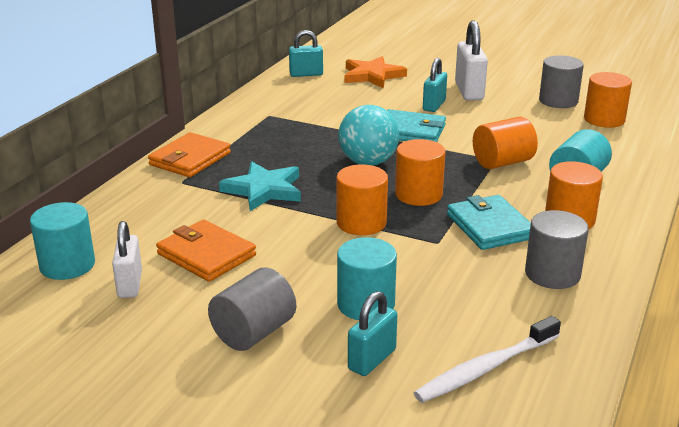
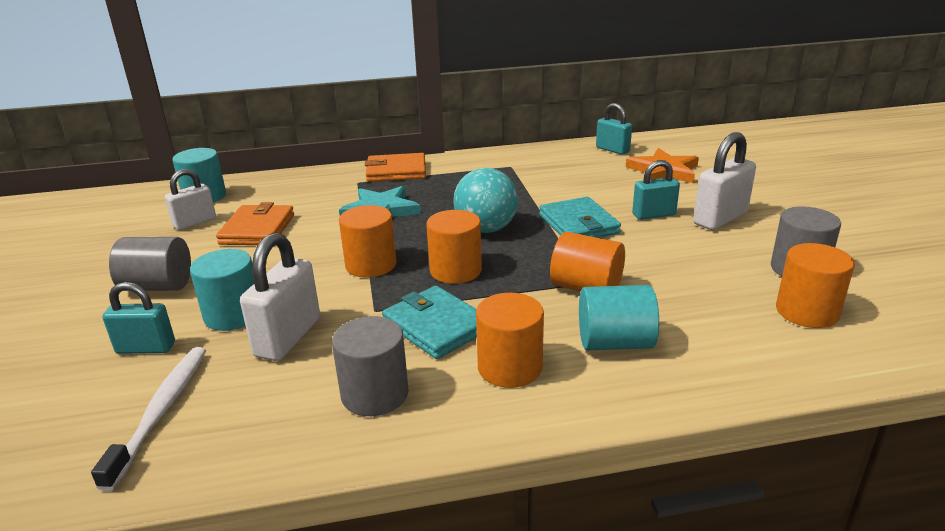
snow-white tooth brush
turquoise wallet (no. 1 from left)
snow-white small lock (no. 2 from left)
____________
Work instructions: Every line of the data should be transcribed exactly. Omit the images.

Answer box:
snow-white tooth brush
turquoise wallet (no. 1 from left)
snow-white small lock (no. 2 from left)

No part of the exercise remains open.